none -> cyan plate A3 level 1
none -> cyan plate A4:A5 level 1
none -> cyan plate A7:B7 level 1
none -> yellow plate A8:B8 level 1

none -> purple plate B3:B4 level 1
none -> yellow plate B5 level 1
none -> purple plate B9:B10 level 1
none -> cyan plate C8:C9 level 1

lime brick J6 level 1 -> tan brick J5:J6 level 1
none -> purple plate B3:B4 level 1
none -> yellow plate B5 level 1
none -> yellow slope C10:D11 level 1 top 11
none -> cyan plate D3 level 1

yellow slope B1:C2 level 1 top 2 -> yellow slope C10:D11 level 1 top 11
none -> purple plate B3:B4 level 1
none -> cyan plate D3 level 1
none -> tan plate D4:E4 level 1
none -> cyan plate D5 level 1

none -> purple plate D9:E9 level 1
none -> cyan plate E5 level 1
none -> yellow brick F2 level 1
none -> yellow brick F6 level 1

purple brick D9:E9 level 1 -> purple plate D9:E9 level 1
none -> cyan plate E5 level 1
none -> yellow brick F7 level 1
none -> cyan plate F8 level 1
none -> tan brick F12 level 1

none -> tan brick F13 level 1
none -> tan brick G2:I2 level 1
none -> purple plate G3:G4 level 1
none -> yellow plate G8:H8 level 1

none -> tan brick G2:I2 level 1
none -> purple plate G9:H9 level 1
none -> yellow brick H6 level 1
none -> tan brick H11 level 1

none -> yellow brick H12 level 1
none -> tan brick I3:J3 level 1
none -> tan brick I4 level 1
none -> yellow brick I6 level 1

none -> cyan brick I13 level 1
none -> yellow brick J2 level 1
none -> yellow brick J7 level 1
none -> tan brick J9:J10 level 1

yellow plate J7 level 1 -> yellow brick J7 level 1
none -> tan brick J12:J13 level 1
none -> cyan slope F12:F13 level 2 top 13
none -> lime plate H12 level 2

####################

**Assigned task**
Wherever a line above contains the string "cyan", copy that line.

**Result for this exercise**
none -> cyan plate A3 level 1
none -> cyan plate A4:A5 level 1
none -> cyan plate A7:B7 level 1
none -> cyan plate C8:C9 level 1
none -> cyan plate D3 level 1
none -> cyan plate D3 level 1
none -> cyan plate D5 level 1
none -> cyan plate E5 level 1
none -> cyan plate E5 level 1
none -> cyan plate F8 level 1
none -> cyan brick I13 level 1
none -> cyan slope F12:F13 level 2 top 13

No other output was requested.